> Exercise requirements: Determine how many lines in the data below contain "none" and write only that number.

> Provided information:

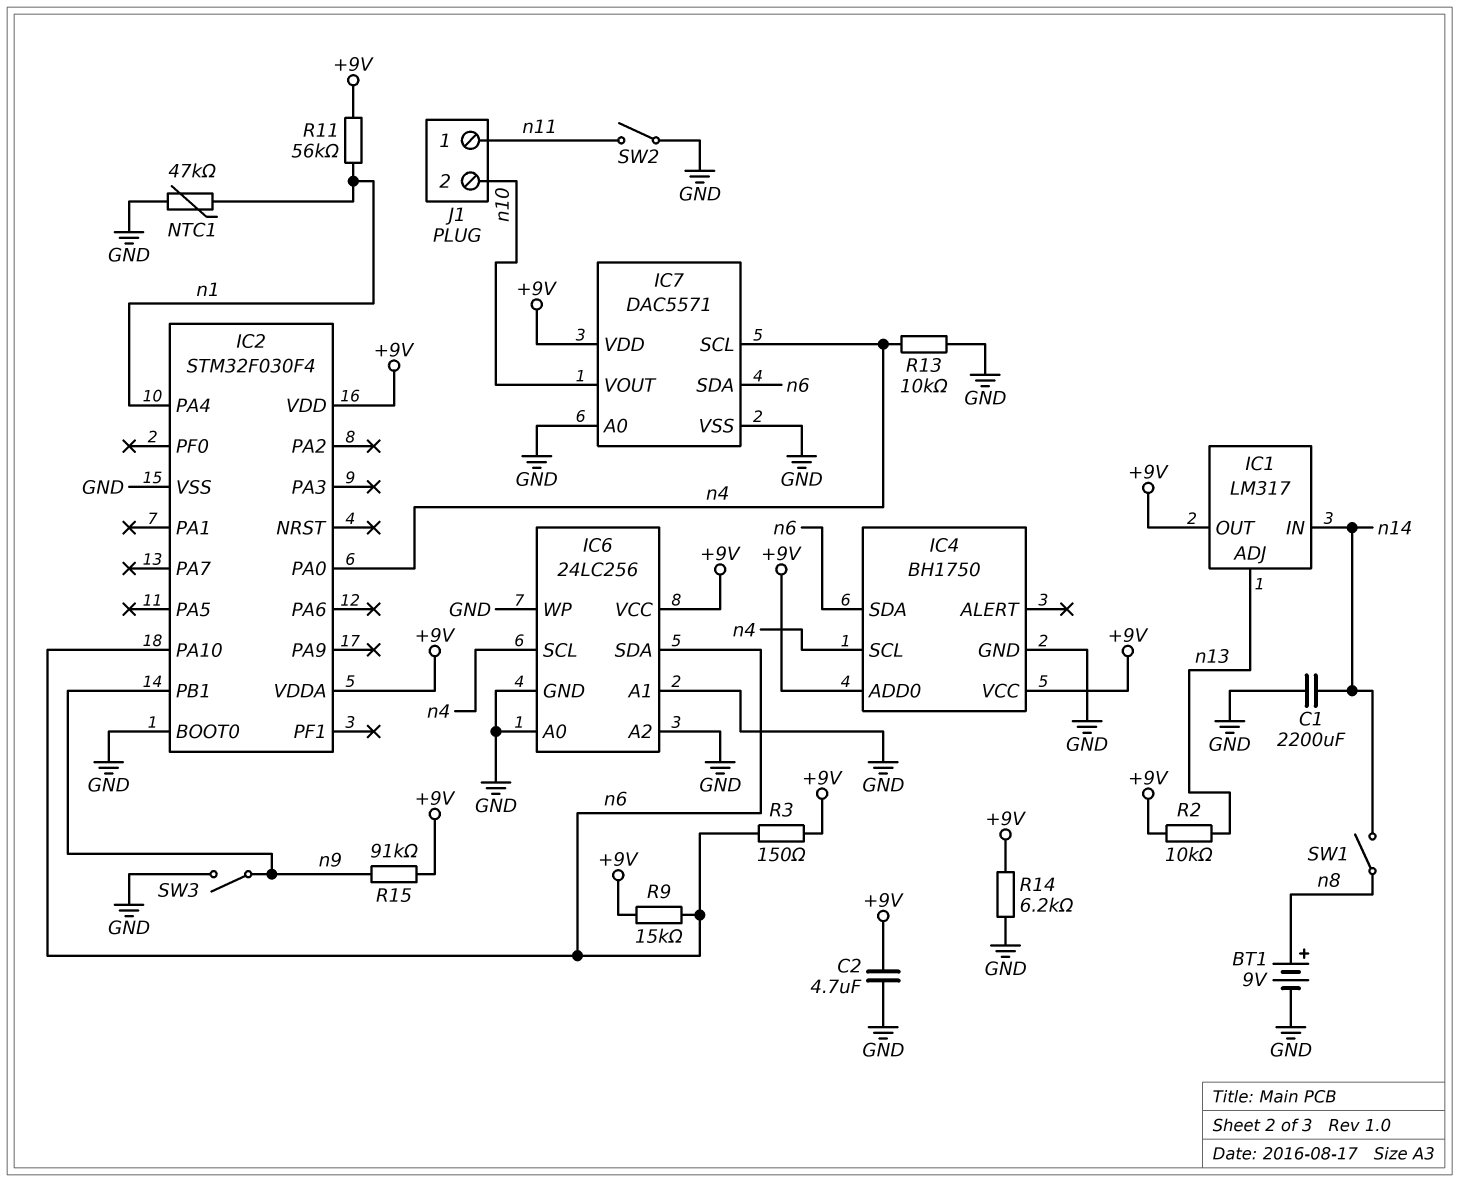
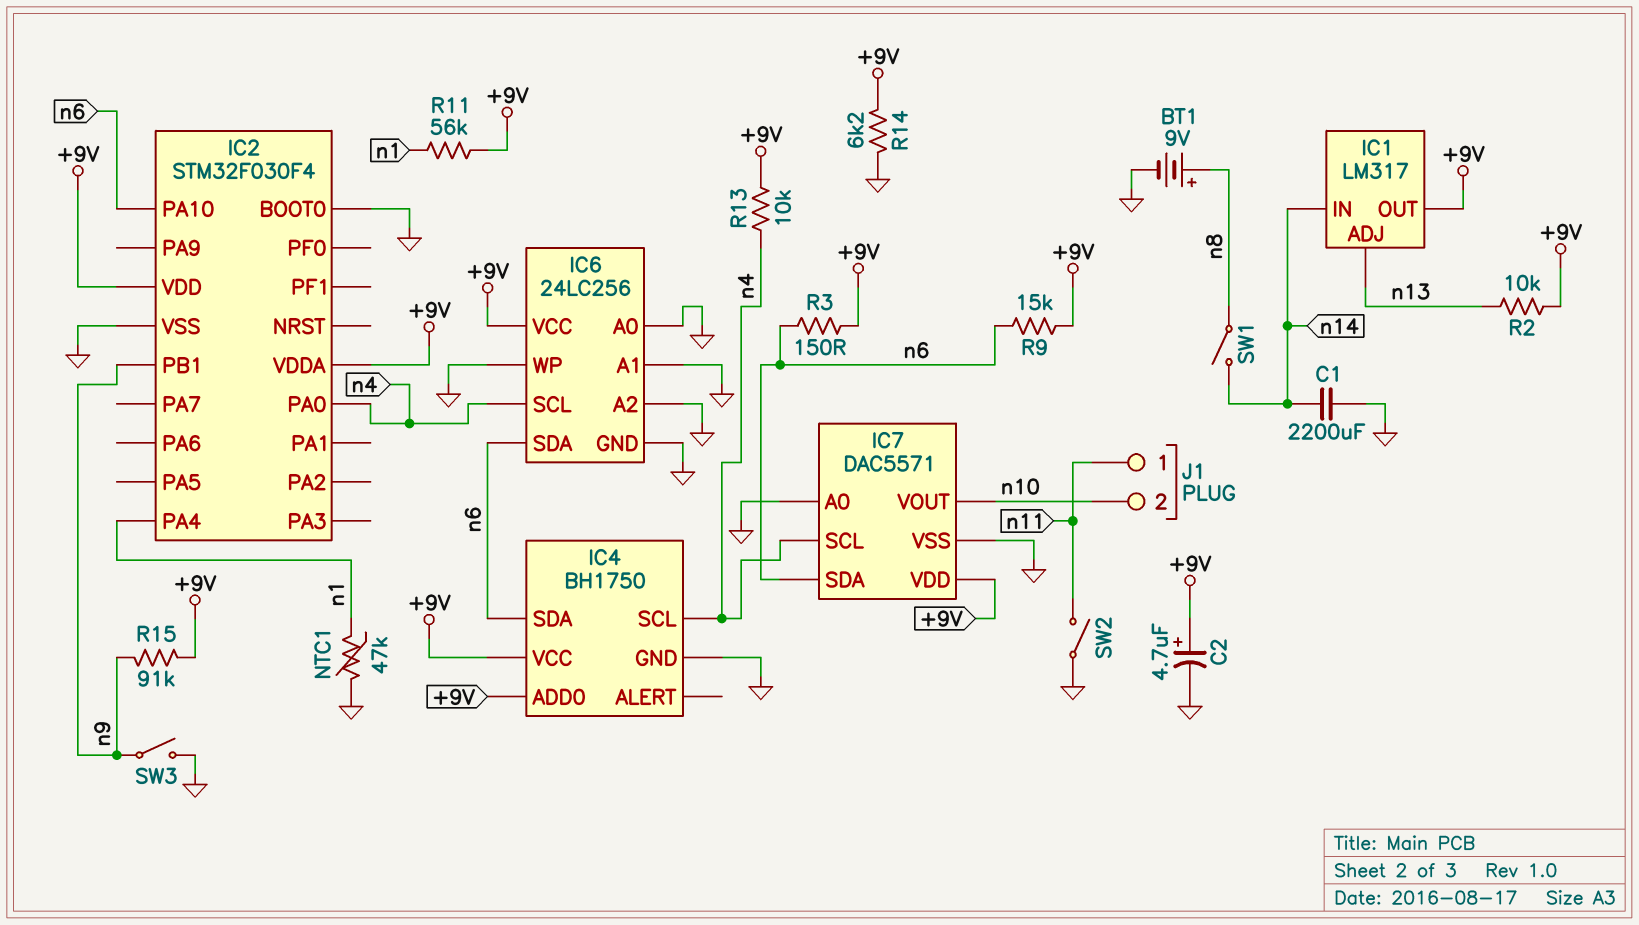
C2: 4.7uF (+9V, GND) -> 4.7uF (plus +9V, minus GND)
R13: 10k (GND, n4) -> 10k (+9V, n4)

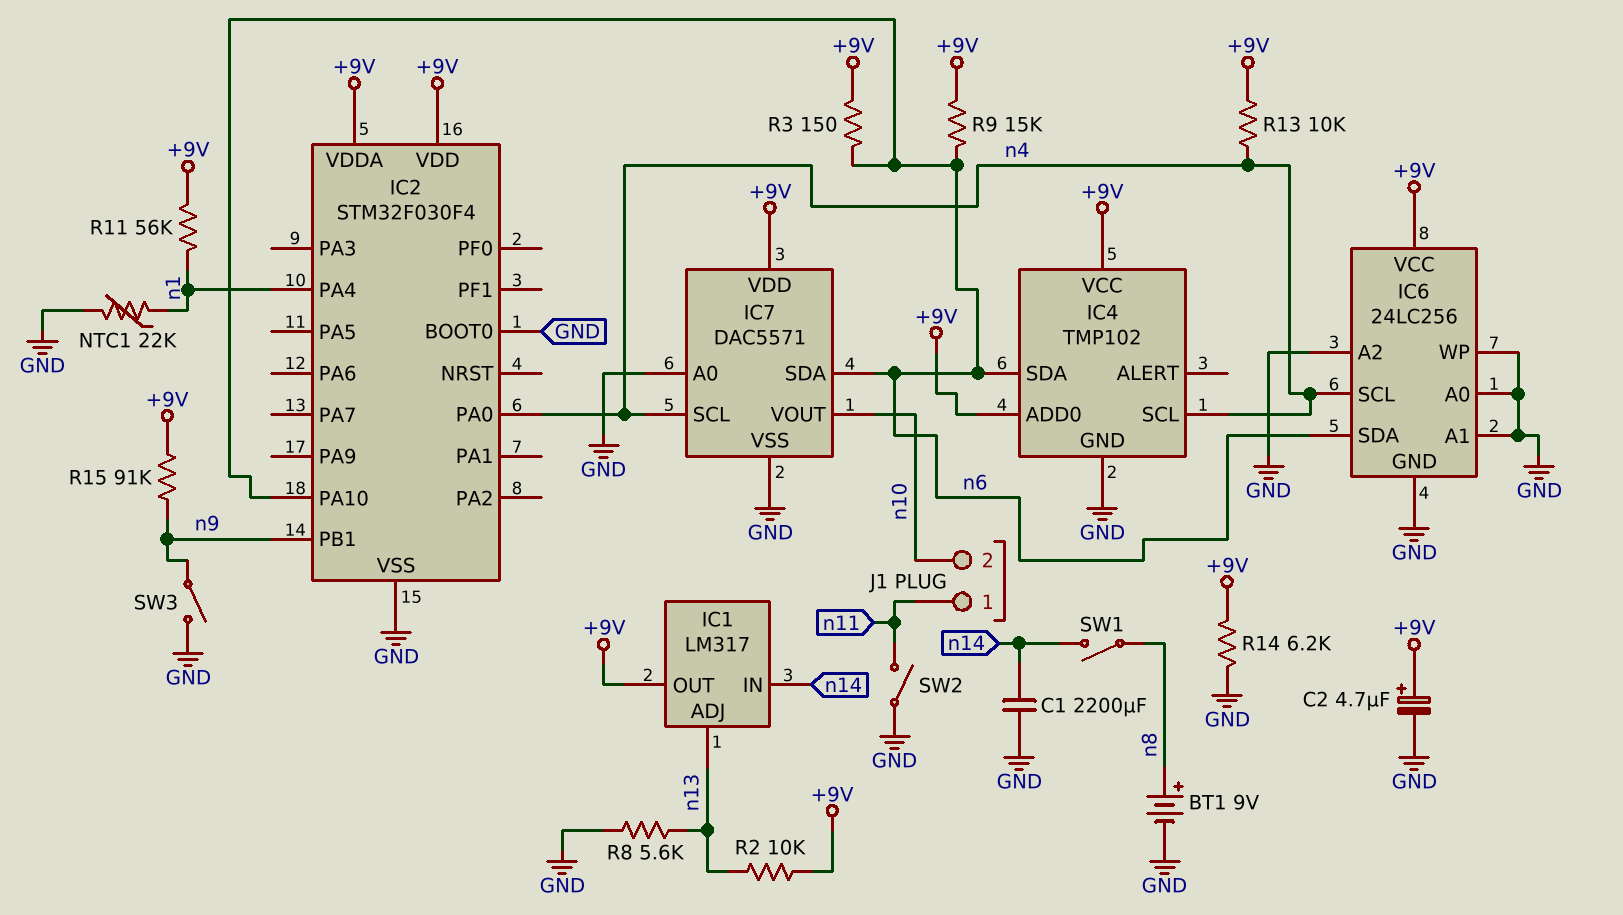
IC4: BH1750 -> TMP102
NTC1: 47k (GND, n1) -> 22k (GND, n1)
R8: none -> 5.6k (GND, n13)

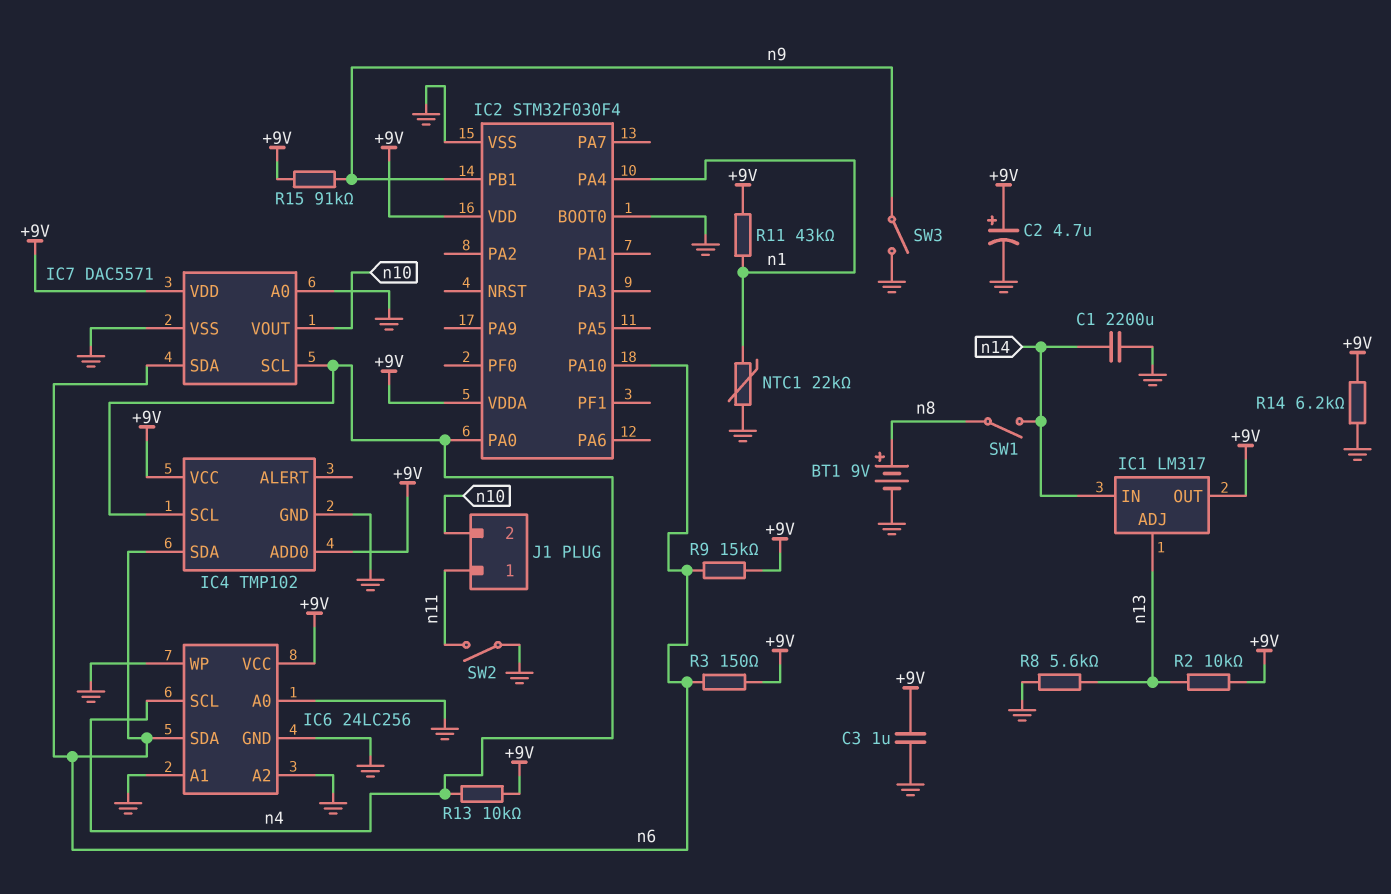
C3: none -> 1uF (+9V, GND)
R11: 56k (+9V, n1) -> 43k (+9V, n1)

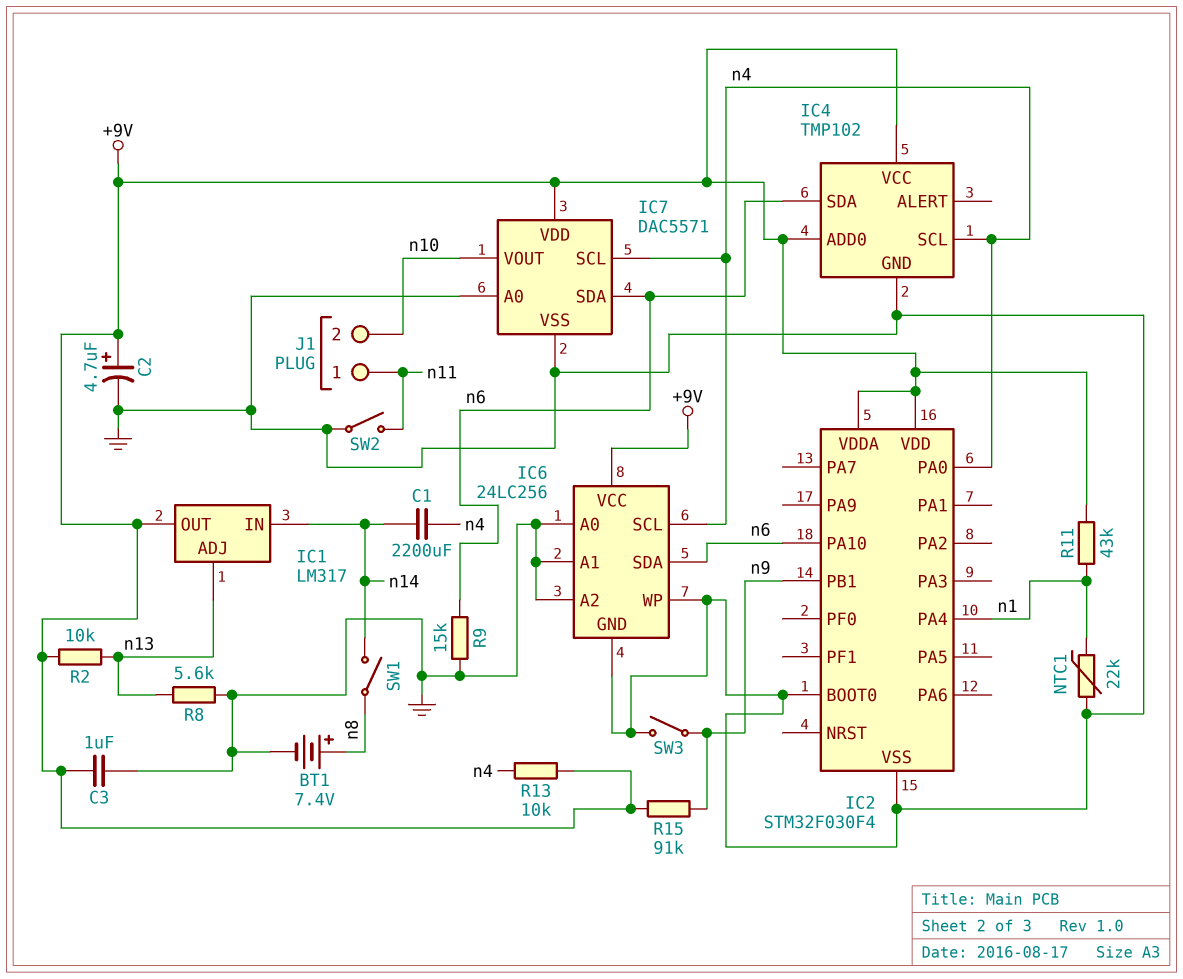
BT1: 9V (plus n8, minus GND) -> 7.4V (plus n8, minus GND)
C1: 2200uF (GND, n14) -> 2200uF (n4, n14)
R3: 150 (+9V, n6) -> none
R9: 15k (+9V, n6) -> 15k (GND, n6)
R14: 6.2k (+9V, GND) -> none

> Task solution: 4